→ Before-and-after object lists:
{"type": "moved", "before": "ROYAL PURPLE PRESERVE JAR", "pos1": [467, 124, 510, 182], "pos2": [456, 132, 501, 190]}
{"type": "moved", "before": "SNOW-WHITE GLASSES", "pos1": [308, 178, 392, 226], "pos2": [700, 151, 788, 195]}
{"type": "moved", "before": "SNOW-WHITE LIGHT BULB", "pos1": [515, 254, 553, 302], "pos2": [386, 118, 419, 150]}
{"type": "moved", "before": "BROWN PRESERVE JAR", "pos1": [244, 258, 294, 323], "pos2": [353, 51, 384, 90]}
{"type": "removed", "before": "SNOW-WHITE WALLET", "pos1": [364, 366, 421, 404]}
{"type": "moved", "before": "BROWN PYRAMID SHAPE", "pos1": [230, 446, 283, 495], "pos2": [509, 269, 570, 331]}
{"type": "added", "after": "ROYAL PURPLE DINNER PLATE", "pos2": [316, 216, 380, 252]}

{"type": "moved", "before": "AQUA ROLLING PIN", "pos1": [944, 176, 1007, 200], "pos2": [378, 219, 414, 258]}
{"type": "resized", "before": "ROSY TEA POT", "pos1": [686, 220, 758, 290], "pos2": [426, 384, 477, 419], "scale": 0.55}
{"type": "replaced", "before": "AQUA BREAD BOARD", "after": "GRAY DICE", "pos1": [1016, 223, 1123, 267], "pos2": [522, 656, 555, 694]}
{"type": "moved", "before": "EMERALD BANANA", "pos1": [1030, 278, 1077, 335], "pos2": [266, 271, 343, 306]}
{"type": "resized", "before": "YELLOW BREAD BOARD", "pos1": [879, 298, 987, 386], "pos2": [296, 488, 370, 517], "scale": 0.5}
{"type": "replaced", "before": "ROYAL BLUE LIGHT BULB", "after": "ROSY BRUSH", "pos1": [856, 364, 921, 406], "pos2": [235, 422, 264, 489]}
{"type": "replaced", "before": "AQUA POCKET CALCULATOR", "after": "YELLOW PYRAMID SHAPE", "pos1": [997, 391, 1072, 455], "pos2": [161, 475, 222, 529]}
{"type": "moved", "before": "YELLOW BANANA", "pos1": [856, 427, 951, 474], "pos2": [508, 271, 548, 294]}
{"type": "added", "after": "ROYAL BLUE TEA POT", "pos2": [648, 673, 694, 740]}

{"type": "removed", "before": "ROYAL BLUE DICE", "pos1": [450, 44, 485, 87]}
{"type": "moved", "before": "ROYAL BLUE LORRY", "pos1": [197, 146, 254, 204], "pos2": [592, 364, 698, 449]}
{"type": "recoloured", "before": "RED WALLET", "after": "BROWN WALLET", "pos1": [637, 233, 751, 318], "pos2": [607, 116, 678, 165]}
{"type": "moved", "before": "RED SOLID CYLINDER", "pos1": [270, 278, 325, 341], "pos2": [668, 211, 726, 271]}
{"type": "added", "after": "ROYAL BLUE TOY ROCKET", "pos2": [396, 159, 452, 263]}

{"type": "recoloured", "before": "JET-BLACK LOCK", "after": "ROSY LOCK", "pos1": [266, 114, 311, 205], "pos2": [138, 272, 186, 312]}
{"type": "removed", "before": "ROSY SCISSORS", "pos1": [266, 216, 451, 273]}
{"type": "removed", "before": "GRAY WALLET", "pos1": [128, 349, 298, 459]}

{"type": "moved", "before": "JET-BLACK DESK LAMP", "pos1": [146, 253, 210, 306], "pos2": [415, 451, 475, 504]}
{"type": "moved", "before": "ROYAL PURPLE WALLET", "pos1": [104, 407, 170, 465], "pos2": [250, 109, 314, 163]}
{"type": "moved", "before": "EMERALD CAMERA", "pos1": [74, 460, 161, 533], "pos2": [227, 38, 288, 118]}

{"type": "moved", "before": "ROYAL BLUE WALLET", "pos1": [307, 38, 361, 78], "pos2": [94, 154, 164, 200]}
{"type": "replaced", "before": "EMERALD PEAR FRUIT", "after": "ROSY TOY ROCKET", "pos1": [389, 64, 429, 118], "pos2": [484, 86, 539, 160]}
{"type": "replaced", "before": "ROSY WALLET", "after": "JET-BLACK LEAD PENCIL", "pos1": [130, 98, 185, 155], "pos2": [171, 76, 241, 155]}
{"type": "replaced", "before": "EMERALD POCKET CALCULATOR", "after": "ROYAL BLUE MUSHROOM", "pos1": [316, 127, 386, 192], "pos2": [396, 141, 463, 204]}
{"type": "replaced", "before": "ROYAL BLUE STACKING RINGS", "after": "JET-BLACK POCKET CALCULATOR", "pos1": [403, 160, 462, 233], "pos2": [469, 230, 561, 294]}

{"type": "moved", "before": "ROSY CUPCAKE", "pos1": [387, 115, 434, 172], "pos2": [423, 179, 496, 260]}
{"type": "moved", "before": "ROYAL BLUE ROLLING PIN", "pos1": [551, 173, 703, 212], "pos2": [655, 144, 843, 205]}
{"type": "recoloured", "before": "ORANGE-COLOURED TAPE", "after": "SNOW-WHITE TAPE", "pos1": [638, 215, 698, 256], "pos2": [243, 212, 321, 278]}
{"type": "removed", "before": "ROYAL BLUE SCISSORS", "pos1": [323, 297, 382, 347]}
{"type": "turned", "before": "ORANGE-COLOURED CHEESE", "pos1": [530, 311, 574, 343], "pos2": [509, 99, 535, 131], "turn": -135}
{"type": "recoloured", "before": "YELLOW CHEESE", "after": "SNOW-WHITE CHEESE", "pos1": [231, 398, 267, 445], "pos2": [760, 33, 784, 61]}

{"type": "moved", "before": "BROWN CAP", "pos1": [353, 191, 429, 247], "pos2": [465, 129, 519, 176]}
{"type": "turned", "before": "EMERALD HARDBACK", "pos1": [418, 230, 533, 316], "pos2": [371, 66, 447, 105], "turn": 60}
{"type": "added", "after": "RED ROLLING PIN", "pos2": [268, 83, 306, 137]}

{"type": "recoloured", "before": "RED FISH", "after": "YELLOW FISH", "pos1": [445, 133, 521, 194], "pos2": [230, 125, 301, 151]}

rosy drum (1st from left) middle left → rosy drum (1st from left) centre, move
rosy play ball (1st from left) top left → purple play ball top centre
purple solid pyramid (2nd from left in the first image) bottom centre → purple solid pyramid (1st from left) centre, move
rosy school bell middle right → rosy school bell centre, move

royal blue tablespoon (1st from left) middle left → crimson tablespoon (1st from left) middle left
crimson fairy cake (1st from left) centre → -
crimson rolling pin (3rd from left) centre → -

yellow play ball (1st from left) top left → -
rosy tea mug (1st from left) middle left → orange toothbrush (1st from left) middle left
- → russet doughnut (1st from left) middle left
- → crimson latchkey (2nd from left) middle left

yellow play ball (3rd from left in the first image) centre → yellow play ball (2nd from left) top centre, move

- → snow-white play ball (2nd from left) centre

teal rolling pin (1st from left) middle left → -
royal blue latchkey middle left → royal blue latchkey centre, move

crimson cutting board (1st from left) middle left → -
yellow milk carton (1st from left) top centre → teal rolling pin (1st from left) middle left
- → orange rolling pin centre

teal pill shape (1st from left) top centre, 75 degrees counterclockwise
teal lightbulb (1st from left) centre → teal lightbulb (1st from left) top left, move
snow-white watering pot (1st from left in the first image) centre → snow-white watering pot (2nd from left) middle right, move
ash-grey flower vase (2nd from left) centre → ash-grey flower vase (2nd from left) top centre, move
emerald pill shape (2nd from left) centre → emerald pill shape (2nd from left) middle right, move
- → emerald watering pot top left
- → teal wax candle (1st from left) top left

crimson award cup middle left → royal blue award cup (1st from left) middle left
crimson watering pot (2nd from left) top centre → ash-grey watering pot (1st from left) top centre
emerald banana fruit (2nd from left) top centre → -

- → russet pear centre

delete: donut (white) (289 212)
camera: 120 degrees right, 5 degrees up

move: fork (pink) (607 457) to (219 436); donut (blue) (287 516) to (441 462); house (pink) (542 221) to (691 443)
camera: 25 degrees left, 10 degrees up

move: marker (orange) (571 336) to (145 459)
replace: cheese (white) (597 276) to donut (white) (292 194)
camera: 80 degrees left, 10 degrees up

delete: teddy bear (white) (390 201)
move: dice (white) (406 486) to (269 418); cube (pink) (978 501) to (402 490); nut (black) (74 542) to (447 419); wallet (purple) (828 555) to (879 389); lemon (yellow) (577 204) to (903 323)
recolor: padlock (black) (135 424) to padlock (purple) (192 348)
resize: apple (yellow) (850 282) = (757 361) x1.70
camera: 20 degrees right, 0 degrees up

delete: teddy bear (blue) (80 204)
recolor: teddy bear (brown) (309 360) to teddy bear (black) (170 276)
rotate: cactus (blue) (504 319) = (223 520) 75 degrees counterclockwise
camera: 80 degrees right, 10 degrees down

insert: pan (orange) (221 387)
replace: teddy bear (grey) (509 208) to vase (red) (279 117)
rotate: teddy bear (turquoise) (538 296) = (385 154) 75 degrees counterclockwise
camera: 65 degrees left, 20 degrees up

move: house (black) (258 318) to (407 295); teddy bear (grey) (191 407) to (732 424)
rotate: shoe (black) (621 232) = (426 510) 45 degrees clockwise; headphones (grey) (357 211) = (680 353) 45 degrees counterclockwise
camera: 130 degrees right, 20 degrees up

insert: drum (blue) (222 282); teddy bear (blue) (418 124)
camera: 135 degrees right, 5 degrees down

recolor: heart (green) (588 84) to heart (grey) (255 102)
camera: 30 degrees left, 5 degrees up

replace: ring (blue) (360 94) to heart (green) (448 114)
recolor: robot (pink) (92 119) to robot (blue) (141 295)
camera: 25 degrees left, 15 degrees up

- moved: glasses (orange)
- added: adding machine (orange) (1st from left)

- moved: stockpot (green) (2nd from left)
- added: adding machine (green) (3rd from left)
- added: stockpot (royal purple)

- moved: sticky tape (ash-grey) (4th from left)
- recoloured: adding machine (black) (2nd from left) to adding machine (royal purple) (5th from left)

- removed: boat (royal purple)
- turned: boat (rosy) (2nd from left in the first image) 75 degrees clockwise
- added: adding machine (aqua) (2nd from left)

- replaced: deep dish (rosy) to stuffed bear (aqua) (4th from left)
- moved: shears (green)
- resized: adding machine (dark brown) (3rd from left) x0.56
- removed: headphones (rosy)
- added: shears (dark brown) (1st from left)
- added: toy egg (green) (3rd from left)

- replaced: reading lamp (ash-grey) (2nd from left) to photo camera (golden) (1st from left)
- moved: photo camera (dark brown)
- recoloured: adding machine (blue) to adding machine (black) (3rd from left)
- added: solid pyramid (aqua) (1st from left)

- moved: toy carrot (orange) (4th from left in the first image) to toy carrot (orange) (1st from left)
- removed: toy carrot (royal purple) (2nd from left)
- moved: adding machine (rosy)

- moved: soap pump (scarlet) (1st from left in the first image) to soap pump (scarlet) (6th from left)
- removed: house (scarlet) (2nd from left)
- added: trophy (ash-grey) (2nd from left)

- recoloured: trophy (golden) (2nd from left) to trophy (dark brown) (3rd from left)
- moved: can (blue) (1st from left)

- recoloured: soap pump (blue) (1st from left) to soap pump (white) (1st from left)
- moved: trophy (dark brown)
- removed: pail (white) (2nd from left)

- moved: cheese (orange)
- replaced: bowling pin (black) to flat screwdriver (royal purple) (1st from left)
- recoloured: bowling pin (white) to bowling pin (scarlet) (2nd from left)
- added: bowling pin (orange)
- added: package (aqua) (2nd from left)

→ TRY IT: Search the entries for the string "PRESERVE" and return each line where it turns up.

→ REPLY:
{"type": "moved", "before": "ROYAL PURPLE PRESERVE JAR", "pos1": [467, 124, 510, 182], "pos2": [456, 132, 501, 190]}
{"type": "moved", "before": "BROWN PRESERVE JAR", "pos1": [244, 258, 294, 323], "pos2": [353, 51, 384, 90]}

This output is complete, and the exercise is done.